**SOURCE DATA:**
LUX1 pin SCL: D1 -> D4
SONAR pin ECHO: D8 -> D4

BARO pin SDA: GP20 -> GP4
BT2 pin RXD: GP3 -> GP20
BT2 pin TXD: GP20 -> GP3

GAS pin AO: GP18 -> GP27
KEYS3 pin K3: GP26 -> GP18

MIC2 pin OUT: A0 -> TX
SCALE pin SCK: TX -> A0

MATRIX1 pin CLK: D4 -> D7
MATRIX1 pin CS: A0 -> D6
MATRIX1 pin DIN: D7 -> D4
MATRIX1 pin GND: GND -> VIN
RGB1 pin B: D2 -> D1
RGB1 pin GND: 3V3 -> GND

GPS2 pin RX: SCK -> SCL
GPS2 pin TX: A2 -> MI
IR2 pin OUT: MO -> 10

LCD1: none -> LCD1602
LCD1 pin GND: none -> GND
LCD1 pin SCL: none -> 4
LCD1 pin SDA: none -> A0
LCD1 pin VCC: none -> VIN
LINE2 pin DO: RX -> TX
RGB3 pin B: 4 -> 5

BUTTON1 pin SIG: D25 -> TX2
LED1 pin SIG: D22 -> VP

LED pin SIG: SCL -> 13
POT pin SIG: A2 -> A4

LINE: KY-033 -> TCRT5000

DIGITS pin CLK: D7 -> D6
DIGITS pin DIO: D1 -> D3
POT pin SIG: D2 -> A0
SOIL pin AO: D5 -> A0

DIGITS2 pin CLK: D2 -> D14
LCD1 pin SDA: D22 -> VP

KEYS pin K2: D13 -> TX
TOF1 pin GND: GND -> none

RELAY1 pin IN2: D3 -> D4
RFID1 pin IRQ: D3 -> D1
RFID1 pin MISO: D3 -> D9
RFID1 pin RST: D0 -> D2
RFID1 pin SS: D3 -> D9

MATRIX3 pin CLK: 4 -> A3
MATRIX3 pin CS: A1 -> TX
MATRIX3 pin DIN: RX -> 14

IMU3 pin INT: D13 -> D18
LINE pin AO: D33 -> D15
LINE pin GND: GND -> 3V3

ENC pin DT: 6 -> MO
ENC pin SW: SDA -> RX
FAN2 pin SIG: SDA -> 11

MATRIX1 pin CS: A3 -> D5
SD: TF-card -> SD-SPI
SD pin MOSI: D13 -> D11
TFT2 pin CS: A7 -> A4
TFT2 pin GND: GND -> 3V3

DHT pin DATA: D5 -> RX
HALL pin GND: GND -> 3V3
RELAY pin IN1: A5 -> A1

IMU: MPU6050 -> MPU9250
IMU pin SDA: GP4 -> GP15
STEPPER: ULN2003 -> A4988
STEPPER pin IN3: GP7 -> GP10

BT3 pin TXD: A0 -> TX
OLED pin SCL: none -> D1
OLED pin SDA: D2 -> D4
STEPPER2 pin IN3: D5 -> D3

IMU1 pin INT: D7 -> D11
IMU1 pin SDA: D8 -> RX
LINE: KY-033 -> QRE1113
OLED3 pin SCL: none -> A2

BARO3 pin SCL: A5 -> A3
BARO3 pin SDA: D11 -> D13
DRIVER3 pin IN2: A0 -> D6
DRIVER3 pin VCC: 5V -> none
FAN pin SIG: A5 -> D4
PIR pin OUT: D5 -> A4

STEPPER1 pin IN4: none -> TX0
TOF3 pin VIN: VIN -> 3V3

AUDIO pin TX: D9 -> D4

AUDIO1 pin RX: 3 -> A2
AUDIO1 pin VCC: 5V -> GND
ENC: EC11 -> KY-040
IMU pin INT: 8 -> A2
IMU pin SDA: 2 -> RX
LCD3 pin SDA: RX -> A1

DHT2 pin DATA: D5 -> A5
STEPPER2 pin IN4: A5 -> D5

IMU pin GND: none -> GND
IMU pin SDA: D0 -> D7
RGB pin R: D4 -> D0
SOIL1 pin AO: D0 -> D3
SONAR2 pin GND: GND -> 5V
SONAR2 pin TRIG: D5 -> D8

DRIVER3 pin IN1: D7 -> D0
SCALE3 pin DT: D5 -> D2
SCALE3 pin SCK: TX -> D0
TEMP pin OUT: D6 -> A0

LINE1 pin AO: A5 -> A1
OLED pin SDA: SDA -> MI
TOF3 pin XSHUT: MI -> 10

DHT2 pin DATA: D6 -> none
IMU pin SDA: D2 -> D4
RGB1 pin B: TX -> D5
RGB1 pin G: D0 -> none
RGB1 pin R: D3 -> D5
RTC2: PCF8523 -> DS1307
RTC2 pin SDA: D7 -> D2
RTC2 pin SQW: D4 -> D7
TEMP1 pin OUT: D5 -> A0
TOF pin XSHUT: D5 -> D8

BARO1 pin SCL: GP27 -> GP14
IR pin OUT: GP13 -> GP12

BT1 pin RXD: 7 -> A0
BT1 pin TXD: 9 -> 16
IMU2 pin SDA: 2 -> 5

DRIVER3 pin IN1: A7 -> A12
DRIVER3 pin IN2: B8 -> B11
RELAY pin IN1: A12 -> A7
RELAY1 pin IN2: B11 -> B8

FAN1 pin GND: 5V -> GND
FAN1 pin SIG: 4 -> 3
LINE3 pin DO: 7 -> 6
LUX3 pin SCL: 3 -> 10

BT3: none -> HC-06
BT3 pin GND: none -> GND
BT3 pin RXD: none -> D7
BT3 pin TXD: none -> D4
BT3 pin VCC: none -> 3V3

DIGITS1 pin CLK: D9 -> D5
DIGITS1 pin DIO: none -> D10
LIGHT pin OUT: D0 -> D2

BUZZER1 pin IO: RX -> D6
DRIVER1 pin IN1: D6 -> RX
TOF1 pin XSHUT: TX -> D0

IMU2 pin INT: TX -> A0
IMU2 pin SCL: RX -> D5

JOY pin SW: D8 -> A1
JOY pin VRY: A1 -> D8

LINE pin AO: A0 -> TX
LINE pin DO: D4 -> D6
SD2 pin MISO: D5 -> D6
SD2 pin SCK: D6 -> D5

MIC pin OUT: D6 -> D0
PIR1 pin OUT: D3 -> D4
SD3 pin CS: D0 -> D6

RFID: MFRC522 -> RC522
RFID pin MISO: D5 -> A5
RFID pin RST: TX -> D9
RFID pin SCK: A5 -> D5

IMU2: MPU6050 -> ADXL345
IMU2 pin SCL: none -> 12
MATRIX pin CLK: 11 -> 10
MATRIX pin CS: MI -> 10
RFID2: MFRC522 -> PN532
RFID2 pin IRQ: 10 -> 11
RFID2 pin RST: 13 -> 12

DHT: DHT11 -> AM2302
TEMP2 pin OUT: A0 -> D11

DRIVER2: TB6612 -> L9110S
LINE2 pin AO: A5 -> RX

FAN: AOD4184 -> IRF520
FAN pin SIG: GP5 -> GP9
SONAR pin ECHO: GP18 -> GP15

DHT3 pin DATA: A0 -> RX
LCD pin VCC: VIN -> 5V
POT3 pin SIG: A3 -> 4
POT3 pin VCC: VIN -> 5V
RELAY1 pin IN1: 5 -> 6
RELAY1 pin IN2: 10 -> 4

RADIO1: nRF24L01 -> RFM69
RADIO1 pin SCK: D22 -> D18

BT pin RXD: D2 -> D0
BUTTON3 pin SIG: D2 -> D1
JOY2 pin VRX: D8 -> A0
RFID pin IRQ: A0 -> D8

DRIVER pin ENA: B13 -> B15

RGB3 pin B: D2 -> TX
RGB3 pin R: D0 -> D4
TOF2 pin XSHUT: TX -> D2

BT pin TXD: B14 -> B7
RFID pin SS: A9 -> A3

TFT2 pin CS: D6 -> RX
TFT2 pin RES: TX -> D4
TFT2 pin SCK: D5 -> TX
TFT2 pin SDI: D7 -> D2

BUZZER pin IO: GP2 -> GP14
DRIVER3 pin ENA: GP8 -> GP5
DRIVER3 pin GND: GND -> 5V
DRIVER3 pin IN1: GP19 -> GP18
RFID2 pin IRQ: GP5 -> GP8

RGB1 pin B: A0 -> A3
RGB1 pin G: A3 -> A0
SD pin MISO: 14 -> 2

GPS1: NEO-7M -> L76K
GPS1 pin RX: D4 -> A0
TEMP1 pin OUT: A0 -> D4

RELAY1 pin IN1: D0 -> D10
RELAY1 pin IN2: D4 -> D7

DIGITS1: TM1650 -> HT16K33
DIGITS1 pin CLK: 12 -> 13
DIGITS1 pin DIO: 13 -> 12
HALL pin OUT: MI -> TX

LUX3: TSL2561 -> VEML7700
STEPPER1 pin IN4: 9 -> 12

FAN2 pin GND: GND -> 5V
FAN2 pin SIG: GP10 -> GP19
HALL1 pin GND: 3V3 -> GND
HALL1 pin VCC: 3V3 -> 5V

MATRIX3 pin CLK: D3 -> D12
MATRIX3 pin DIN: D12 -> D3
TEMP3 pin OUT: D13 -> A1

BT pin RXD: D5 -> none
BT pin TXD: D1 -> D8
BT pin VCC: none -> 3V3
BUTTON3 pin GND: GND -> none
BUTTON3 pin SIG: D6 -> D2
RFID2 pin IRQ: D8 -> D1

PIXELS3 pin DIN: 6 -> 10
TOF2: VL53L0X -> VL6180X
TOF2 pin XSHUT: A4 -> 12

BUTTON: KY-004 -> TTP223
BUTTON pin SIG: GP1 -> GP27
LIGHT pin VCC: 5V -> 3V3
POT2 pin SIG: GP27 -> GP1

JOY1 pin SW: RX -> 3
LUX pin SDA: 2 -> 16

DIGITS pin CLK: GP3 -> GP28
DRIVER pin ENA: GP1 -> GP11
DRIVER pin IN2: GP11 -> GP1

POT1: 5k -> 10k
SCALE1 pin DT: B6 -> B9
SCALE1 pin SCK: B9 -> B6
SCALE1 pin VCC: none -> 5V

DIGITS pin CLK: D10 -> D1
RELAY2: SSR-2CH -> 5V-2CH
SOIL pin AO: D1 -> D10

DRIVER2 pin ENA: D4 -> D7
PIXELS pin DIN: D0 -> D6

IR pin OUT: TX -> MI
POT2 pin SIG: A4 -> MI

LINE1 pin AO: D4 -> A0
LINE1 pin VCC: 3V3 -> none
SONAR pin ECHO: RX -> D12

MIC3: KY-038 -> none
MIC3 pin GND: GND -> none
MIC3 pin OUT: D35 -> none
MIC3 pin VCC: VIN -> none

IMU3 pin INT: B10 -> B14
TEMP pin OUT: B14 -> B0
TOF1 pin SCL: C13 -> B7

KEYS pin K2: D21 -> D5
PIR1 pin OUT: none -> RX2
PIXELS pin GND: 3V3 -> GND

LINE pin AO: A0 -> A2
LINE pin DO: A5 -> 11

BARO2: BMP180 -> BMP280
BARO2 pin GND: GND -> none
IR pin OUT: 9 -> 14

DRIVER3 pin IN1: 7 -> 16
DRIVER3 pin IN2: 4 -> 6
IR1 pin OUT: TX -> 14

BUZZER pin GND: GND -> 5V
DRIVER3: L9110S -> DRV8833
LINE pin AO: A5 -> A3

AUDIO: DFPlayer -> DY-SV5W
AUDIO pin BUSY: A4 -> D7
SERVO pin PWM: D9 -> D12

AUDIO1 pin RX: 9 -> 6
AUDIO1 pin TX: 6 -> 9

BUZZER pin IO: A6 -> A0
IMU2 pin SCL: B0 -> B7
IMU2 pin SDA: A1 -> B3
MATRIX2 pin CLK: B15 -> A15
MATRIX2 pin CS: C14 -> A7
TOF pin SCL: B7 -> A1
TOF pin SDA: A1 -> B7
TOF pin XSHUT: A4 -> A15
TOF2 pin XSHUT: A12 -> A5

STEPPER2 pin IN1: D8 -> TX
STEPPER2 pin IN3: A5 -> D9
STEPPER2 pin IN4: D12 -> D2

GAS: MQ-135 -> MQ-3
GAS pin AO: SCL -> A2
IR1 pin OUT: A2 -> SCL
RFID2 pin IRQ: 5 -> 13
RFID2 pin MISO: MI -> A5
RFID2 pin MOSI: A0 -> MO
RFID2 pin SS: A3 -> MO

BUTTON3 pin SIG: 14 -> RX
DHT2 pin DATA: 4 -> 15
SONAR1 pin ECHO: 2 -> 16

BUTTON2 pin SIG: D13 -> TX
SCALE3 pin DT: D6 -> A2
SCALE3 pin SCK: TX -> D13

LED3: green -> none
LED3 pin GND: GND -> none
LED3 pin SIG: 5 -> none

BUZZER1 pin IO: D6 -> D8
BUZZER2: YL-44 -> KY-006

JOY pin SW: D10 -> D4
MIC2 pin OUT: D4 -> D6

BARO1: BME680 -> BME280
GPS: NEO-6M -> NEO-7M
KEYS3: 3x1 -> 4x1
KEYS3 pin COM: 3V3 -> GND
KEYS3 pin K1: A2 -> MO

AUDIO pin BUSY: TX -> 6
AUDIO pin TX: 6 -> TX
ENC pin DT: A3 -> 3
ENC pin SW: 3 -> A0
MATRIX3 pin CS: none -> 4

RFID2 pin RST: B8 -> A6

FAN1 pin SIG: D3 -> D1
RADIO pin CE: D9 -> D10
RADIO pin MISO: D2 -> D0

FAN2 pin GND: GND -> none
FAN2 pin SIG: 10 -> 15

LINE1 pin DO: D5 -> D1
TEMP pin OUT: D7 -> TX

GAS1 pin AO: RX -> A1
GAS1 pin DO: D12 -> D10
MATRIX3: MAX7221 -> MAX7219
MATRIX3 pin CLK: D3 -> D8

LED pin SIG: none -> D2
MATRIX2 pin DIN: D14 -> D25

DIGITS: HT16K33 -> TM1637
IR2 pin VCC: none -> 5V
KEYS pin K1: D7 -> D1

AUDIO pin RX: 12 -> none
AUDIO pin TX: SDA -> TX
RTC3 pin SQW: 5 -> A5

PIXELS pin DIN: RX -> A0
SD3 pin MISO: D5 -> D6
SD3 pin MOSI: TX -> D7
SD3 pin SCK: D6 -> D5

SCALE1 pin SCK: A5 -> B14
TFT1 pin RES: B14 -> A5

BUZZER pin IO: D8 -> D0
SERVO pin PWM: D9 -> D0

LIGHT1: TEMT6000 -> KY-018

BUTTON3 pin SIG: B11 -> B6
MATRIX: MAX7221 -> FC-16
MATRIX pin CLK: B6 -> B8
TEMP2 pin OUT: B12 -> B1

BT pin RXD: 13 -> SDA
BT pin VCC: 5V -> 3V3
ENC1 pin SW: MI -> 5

**TASK PROMPT:**
Using the records above, state how many lines contain "ECHO"; a single number is the whole answer.

**TASK SOLUTION:**
4